WHAT YOU SHOULD DO:
Go through the data below and transcribe it exactly. Omit the images.

DATA IN THIS EXERCISE:
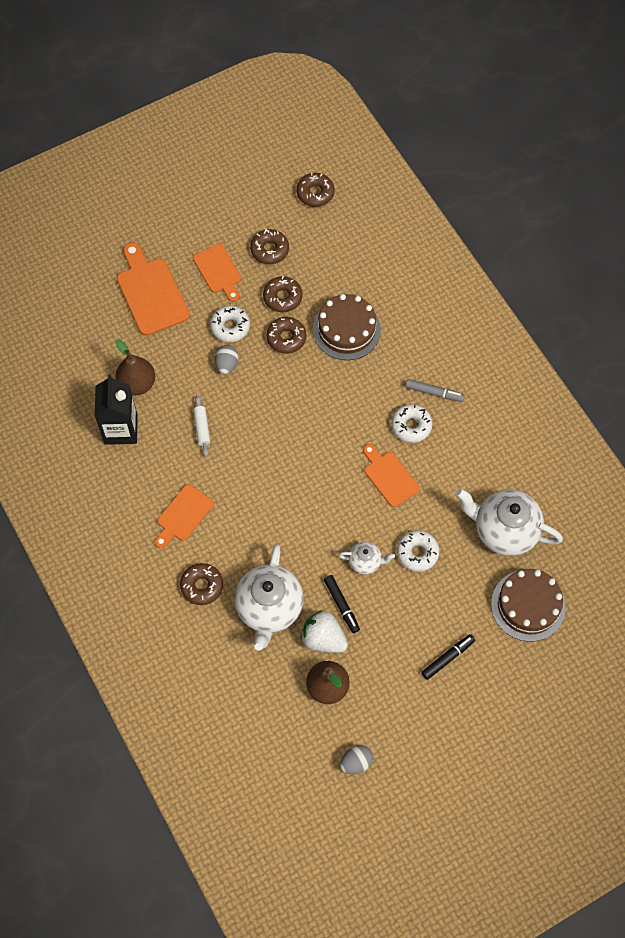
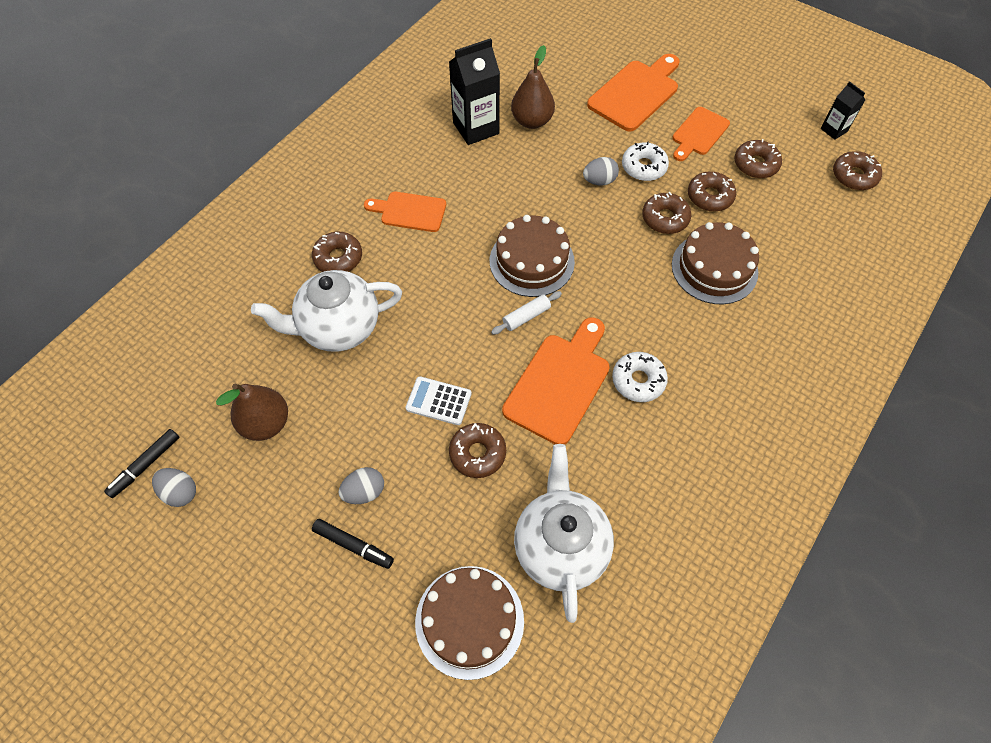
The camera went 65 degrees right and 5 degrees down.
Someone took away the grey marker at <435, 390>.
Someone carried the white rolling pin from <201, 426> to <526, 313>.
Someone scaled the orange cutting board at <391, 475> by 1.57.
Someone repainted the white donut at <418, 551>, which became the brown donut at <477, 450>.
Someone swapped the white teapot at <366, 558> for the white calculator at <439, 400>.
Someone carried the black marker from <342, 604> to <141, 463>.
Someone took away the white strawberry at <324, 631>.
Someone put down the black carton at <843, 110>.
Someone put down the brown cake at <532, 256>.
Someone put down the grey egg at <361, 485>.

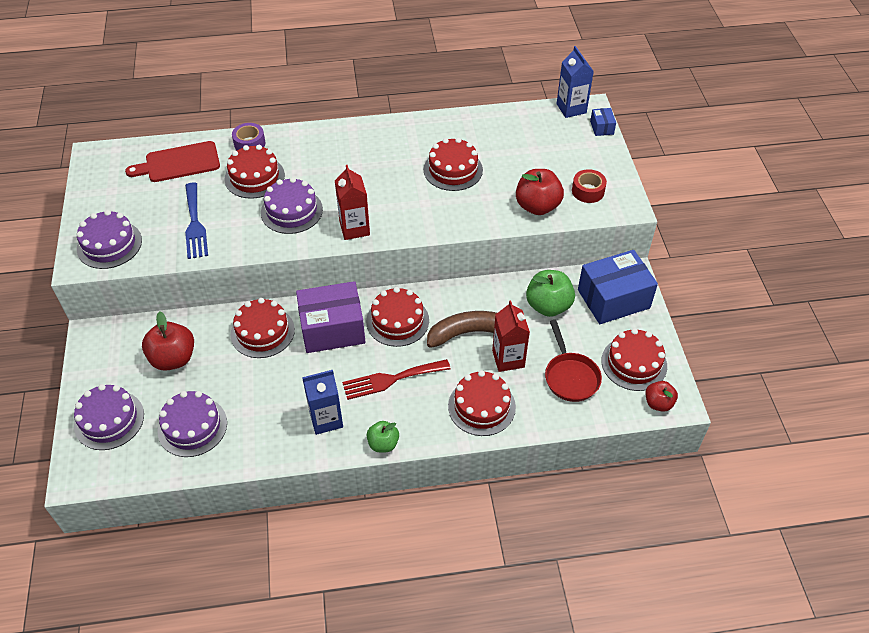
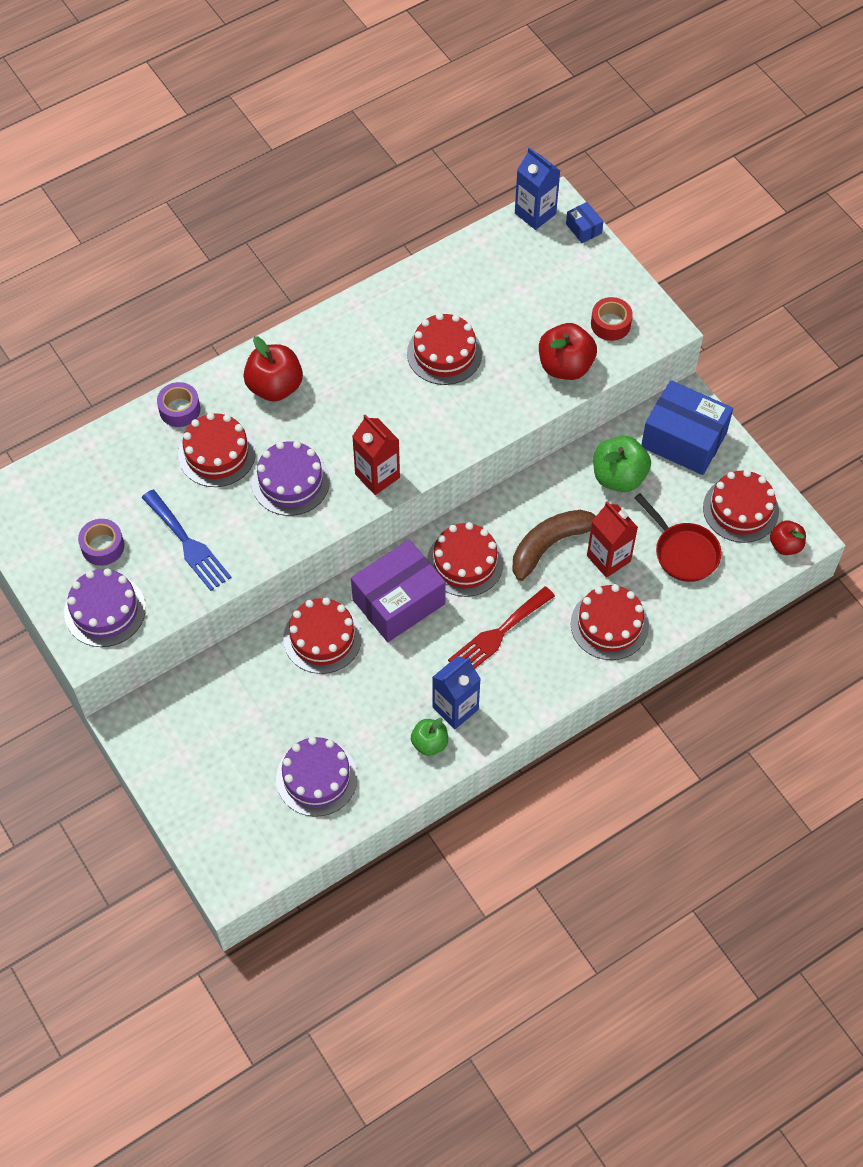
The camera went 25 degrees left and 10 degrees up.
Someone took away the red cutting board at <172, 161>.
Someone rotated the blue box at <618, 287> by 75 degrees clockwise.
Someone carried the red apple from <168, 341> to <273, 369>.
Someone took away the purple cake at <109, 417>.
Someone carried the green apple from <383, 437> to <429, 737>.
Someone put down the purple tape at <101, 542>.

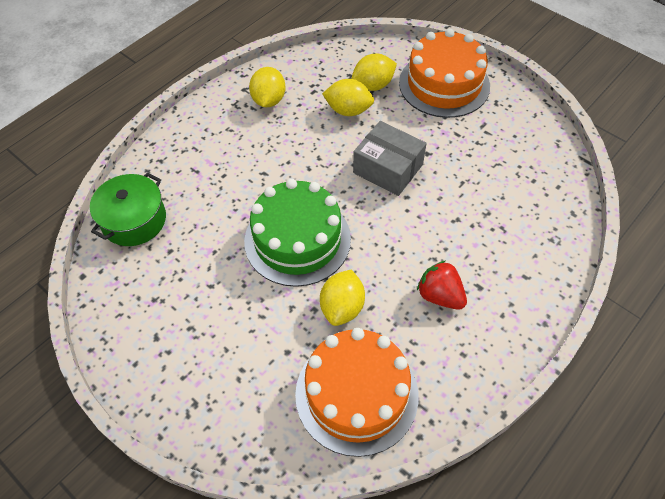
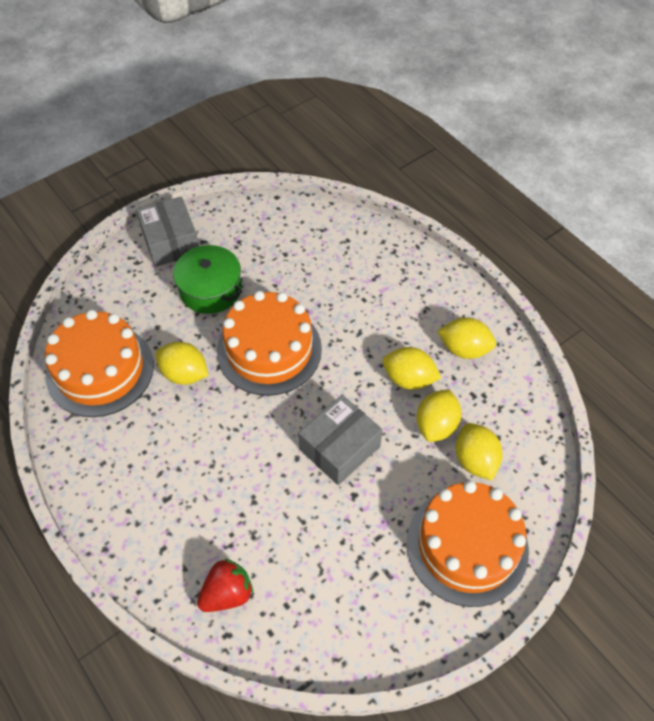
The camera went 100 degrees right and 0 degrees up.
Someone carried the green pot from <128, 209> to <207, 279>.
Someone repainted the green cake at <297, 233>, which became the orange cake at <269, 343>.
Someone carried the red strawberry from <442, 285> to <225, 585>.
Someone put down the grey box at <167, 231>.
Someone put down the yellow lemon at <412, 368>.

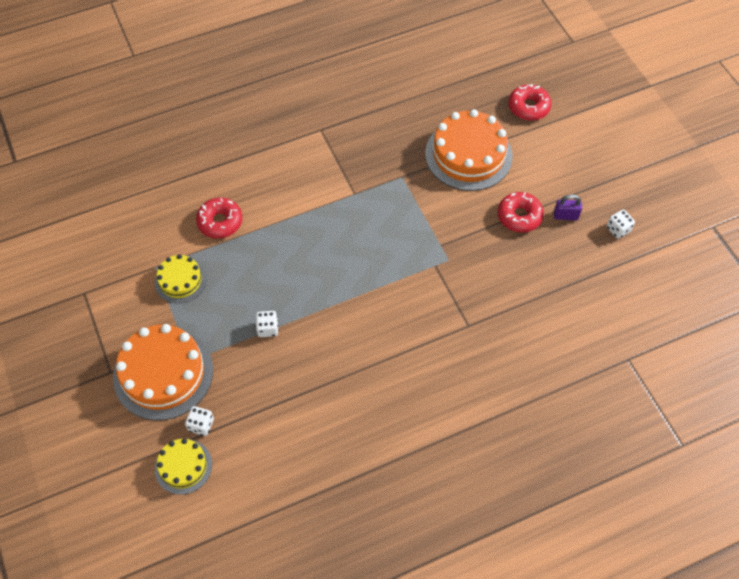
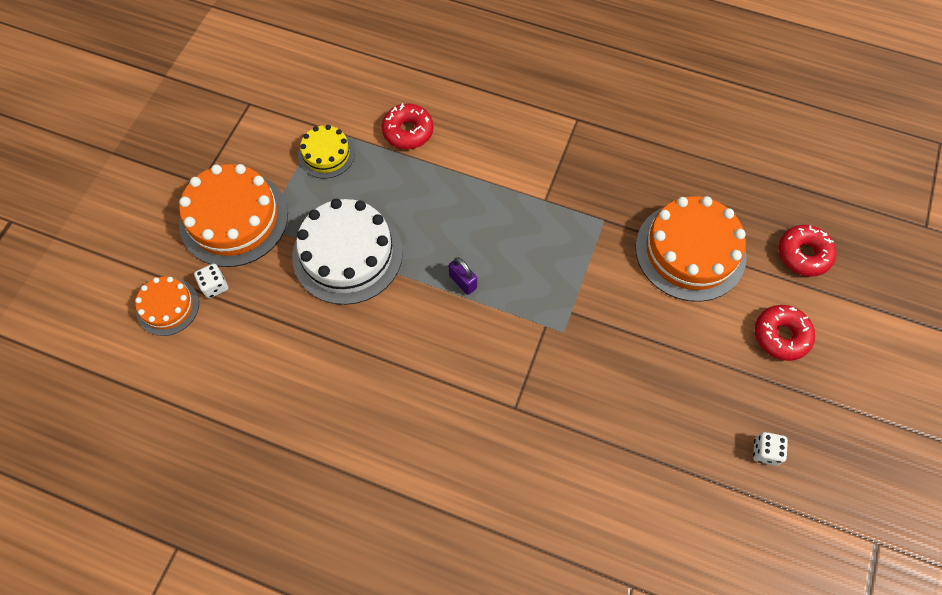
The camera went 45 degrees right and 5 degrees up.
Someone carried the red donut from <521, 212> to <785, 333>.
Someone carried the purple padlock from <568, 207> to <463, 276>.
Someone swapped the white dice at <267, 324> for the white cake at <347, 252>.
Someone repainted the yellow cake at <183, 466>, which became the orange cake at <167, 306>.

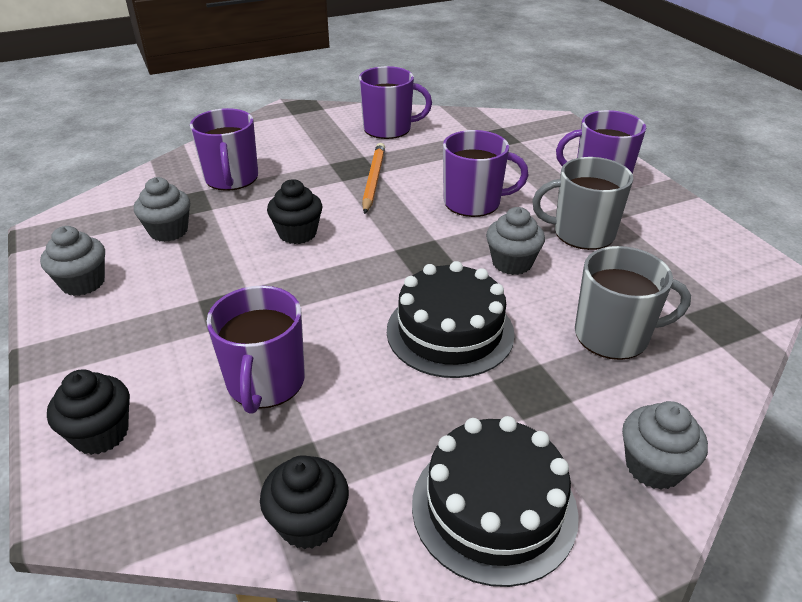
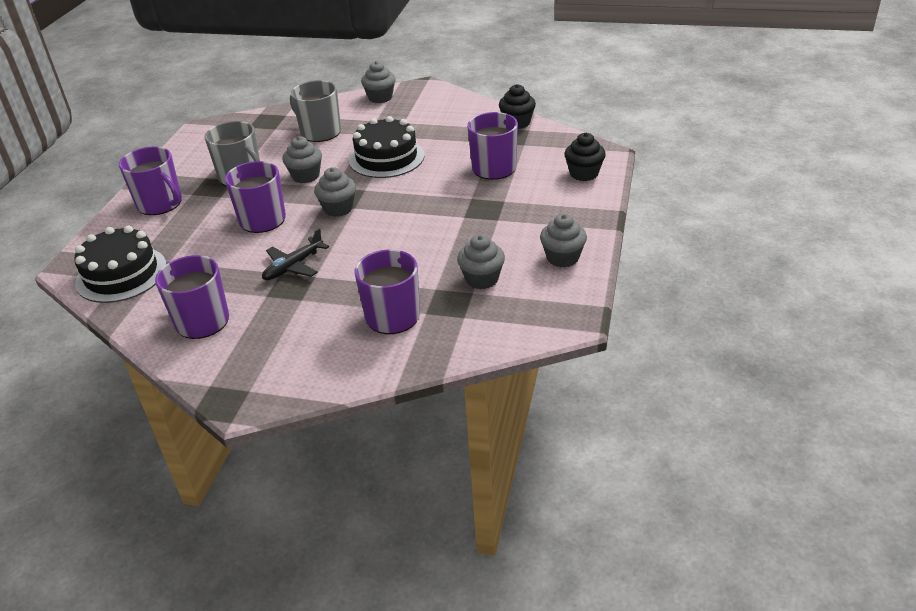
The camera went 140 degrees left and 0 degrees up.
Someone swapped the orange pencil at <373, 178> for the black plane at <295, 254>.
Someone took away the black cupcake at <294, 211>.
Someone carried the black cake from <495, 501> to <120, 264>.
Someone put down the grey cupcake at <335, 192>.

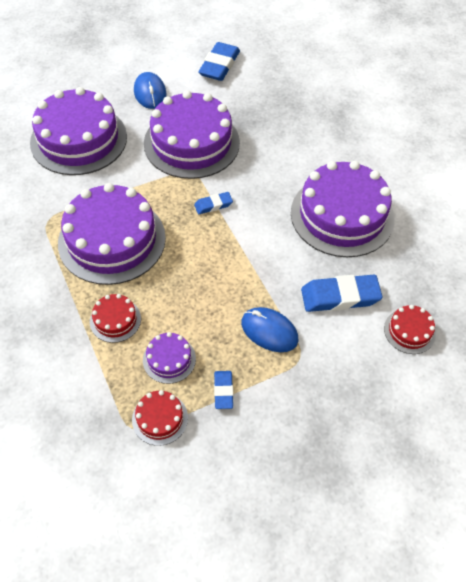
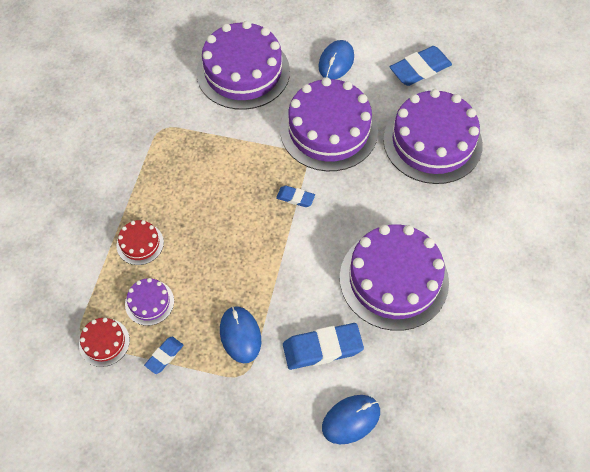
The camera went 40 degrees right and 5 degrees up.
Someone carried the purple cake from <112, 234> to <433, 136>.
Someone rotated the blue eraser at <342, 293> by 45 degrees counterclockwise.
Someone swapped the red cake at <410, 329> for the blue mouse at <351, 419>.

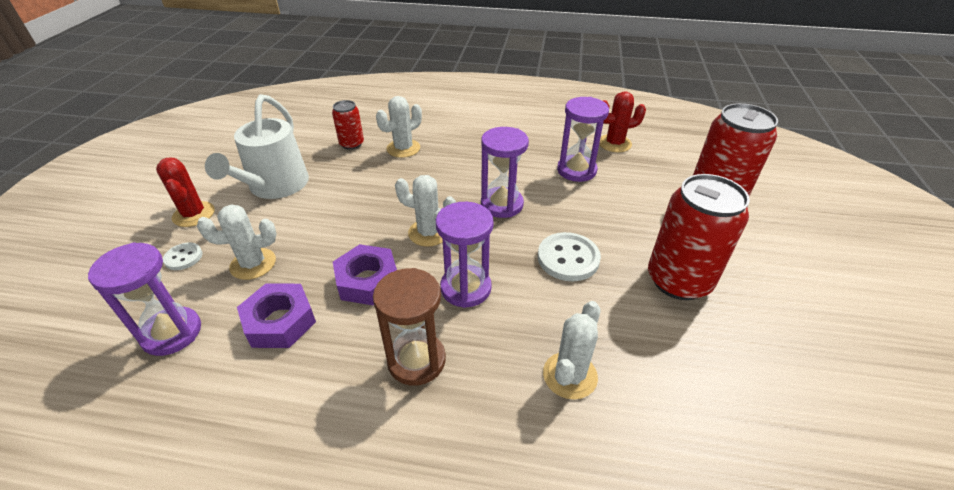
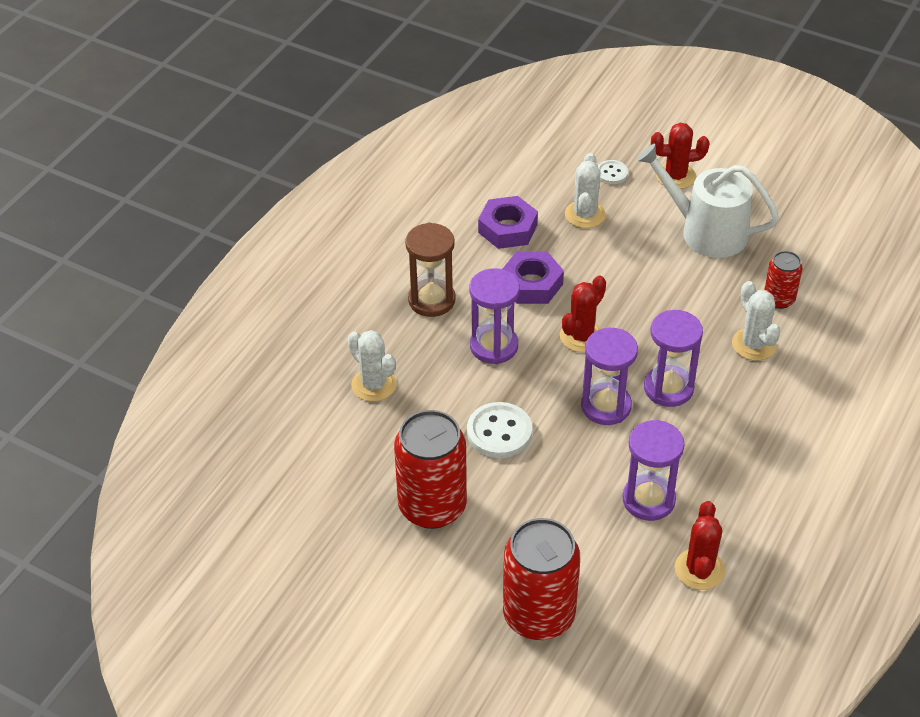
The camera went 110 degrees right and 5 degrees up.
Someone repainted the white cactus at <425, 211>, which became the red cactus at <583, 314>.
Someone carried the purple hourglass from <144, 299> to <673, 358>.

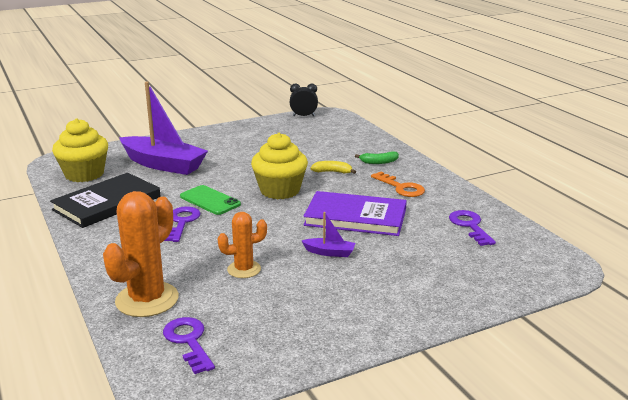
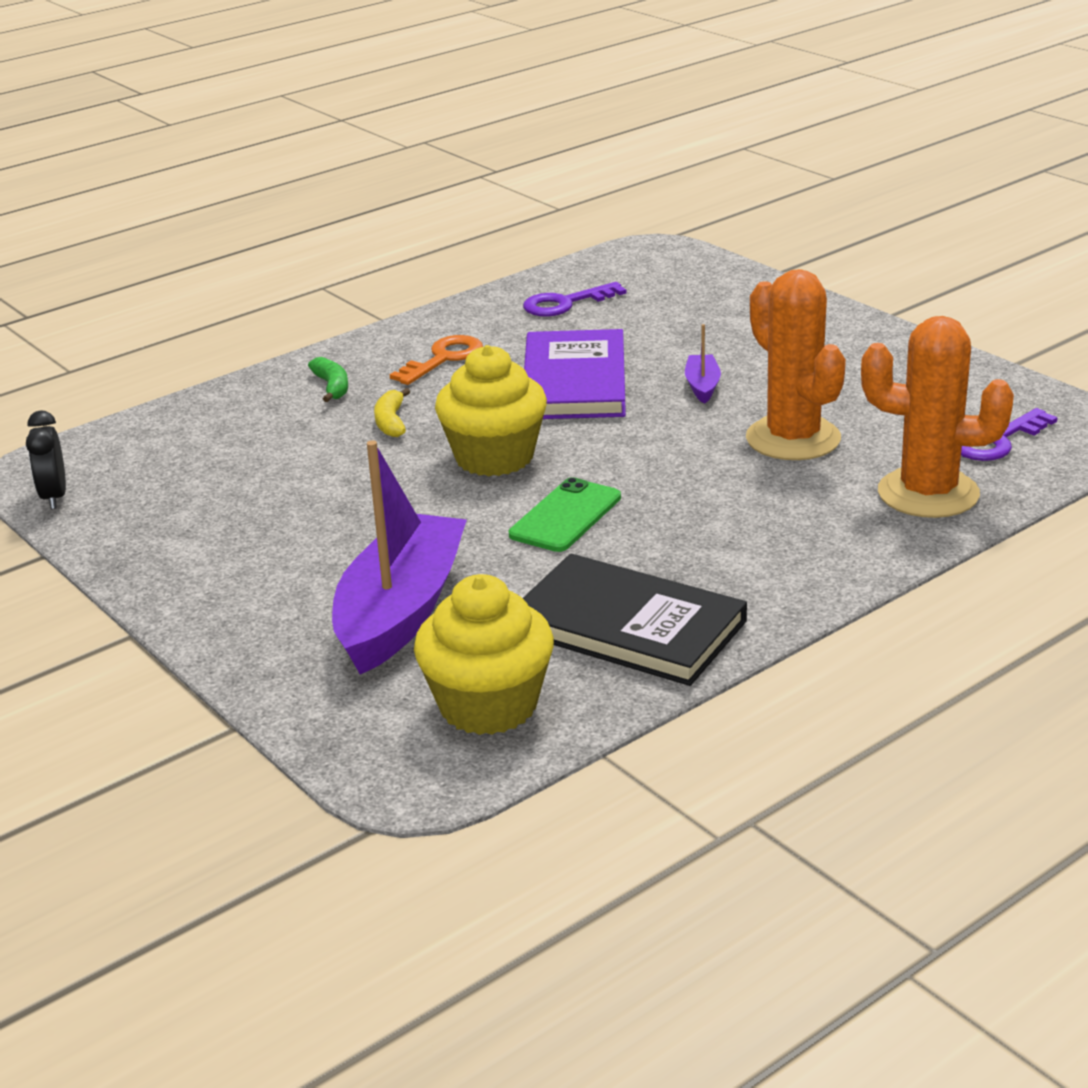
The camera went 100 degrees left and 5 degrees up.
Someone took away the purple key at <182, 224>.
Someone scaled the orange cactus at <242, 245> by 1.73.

THE ANSWER:
The camera went 65 degrees right and 5 degrees down.
Someone took away the grey marker at <435, 390>.
Someone carried the white rolling pin from <201, 426> to <526, 313>.
Someone scaled the orange cutting board at <391, 475> by 1.57.
Someone repainted the white donut at <418, 551>, which became the brown donut at <477, 450>.
Someone swapped the white teapot at <366, 558> for the white calculator at <439, 400>.
Someone carried the black marker from <342, 604> to <141, 463>.
Someone took away the white strawberry at <324, 631>.
Someone put down the black carton at <843, 110>.
Someone put down the brown cake at <532, 256>.
Someone put down the grey egg at <361, 485>.

The camera went 25 degrees left and 10 degrees up.
Someone took away the red cutting board at <172, 161>.
Someone rotated the blue box at <618, 287> by 75 degrees clockwise.
Someone carried the red apple from <168, 341> to <273, 369>.
Someone took away the purple cake at <109, 417>.
Someone carried the green apple from <383, 437> to <429, 737>.
Someone put down the purple tape at <101, 542>.

The camera went 100 degrees right and 0 degrees up.
Someone carried the green pot from <128, 209> to <207, 279>.
Someone repainted the green cake at <297, 233>, which became the orange cake at <269, 343>.
Someone carried the red strawberry from <442, 285> to <225, 585>.
Someone put down the grey box at <167, 231>.
Someone put down the yellow lemon at <412, 368>.

The camera went 45 degrees right and 5 degrees up.
Someone carried the red donut from <521, 212> to <785, 333>.
Someone carried the purple padlock from <568, 207> to <463, 276>.
Someone swapped the white dice at <267, 324> for the white cake at <347, 252>.
Someone repainted the yellow cake at <183, 466>, which became the orange cake at <167, 306>.

The camera went 140 degrees left and 0 degrees up.
Someone swapped the orange pencil at <373, 178> for the black plane at <295, 254>.
Someone took away the black cupcake at <294, 211>.
Someone carried the black cake from <495, 501> to <120, 264>.
Someone put down the grey cupcake at <335, 192>.

The camera went 40 degrees right and 5 degrees up.
Someone carried the purple cake from <112, 234> to <433, 136>.
Someone rotated the blue eraser at <342, 293> by 45 degrees counterclockwise.
Someone swapped the red cake at <410, 329> for the blue mouse at <351, 419>.

The camera went 110 degrees right and 5 degrees up.
Someone repainted the white cactus at <425, 211>, which became the red cactus at <583, 314>.
Someone carried the purple hourglass from <144, 299> to <673, 358>.

The camera went 100 degrees left and 5 degrees up.
Someone took away the purple key at <182, 224>.
Someone scaled the orange cactus at <242, 245> by 1.73.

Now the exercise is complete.